* _Source material_

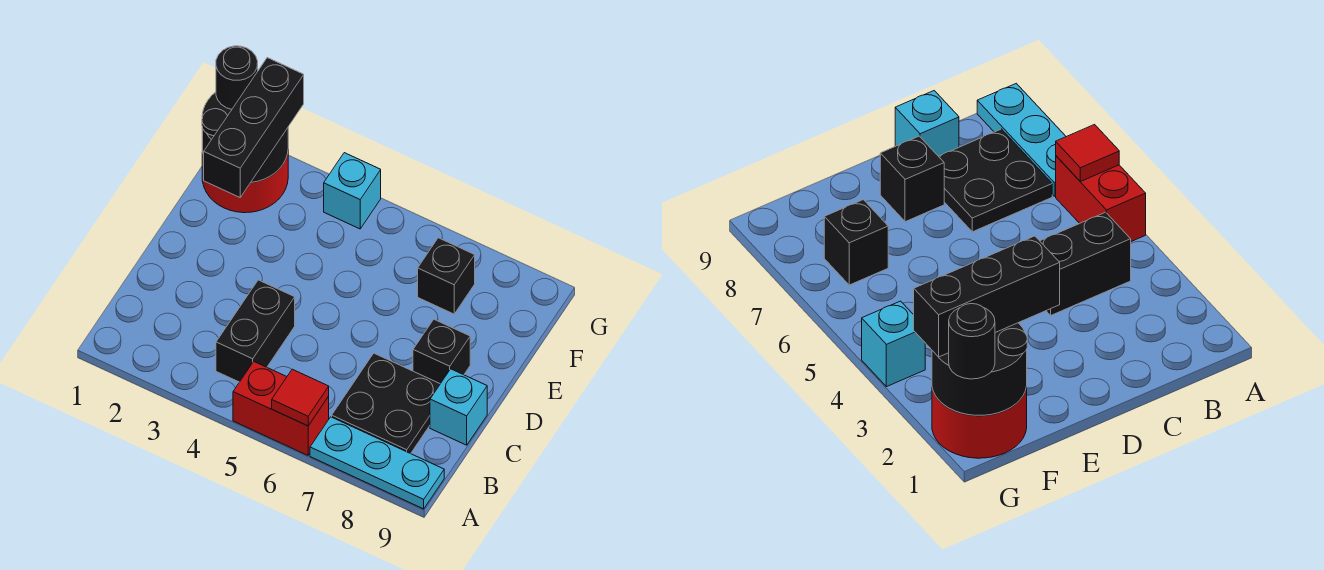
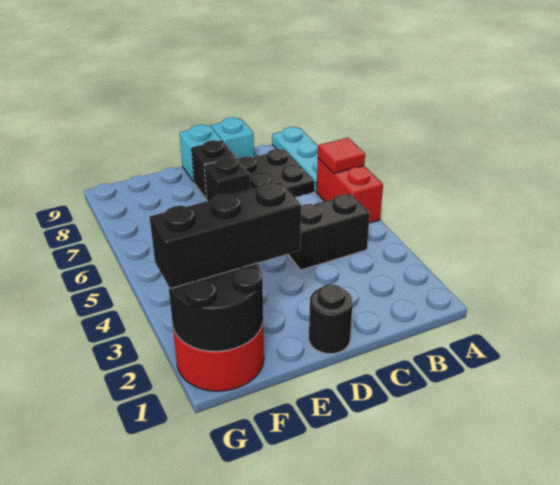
black brick F7 level 1 -> black brick D7 level 1
black round brick G1 level 3 -> black round brick D1 level 1
cyan brick G4 level 1 -> cyan brick D9 level 1

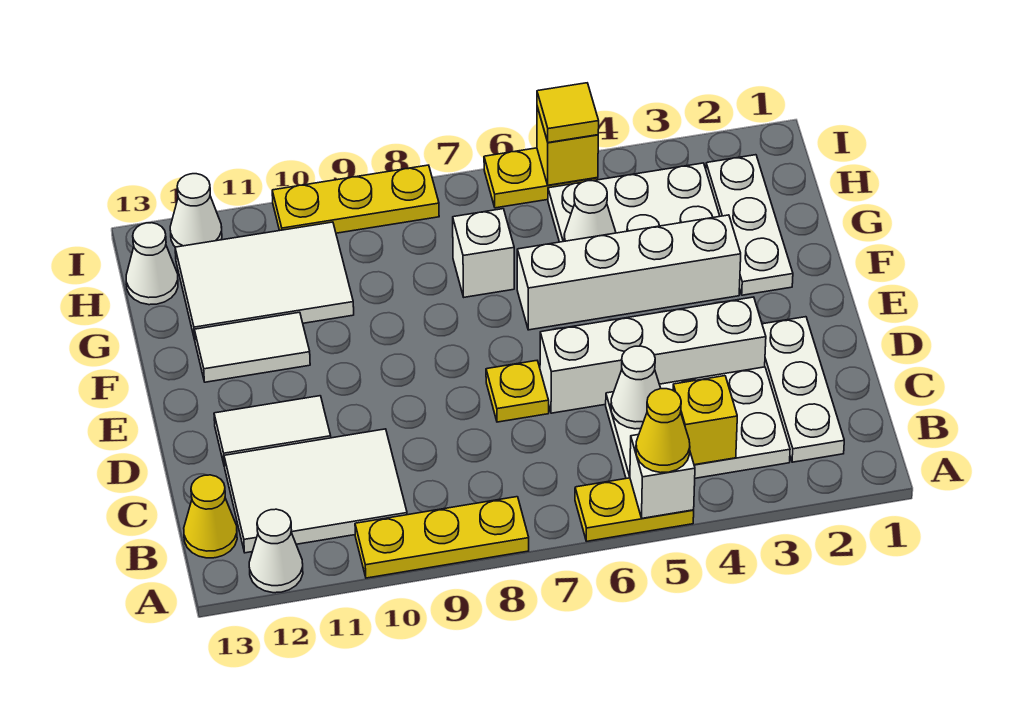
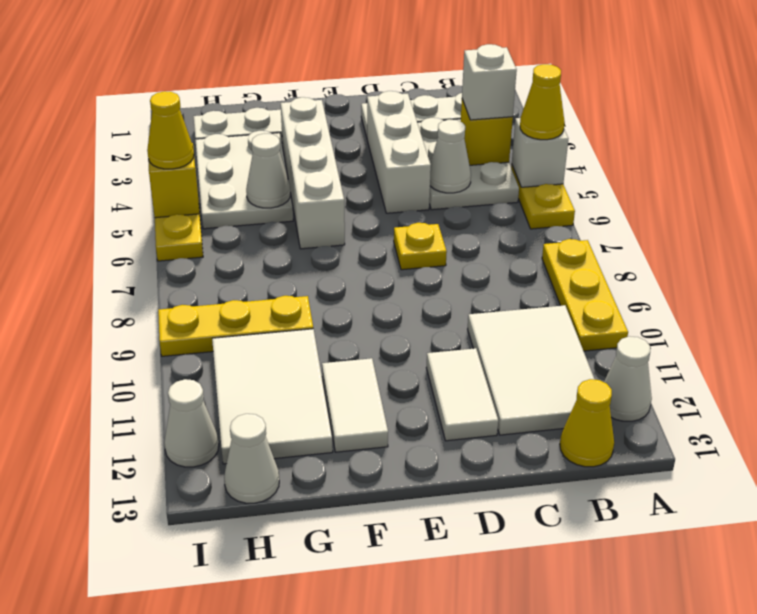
white brick D3:D6 level 1 -> white brick D3:D5 level 1
white brick G7 level 1 -> white brick B4 level 3
yellow tile I5 level 3 -> yellow cone I5 level 3
yellow plate I8:I10 level 1 -> yellow plate G9:I9 level 1

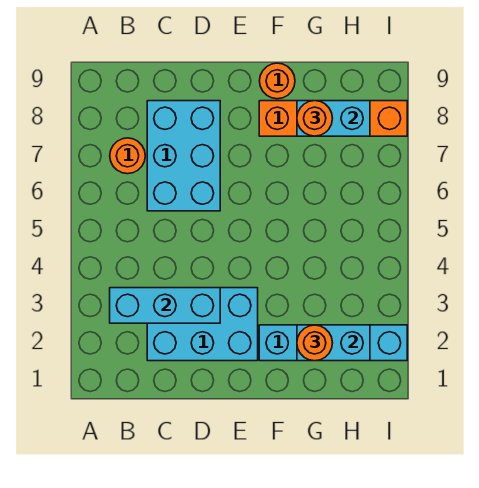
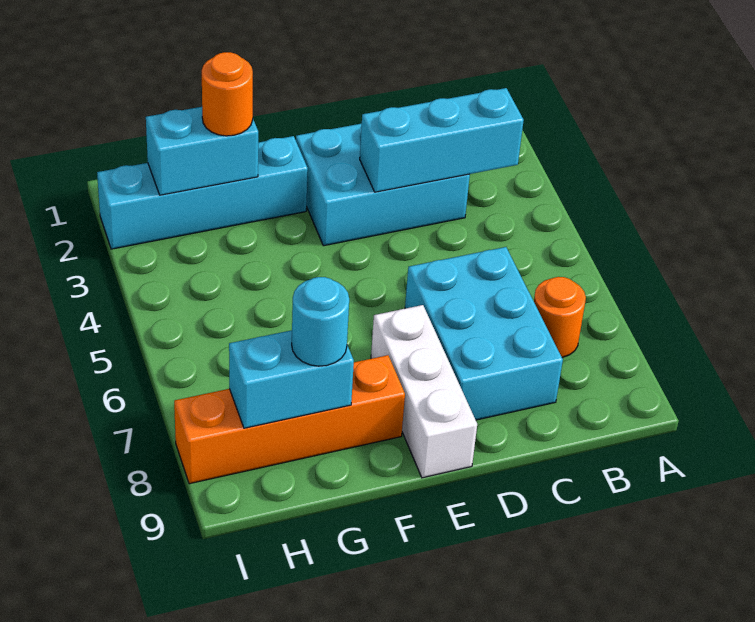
none -> white brick E7:E9 level 1
orange round brick F9 level 1 -> none
orange round brick G8 level 3 -> cyan round brick G8 level 3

* _Task details_
An exact copy of the entries above is needed, with the pictures removed.

* _Result of the exercise_
black brick F7 level 1 -> black brick D7 level 1
black round brick G1 level 3 -> black round brick D1 level 1
cyan brick G4 level 1 -> cyan brick D9 level 1

white brick D3:D6 level 1 -> white brick D3:D5 level 1
white brick G7 level 1 -> white brick B4 level 3
yellow tile I5 level 3 -> yellow cone I5 level 3
yellow plate I8:I10 level 1 -> yellow plate G9:I9 level 1

none -> white brick E7:E9 level 1
orange round brick F9 level 1 -> none
orange round brick G8 level 3 -> cyan round brick G8 level 3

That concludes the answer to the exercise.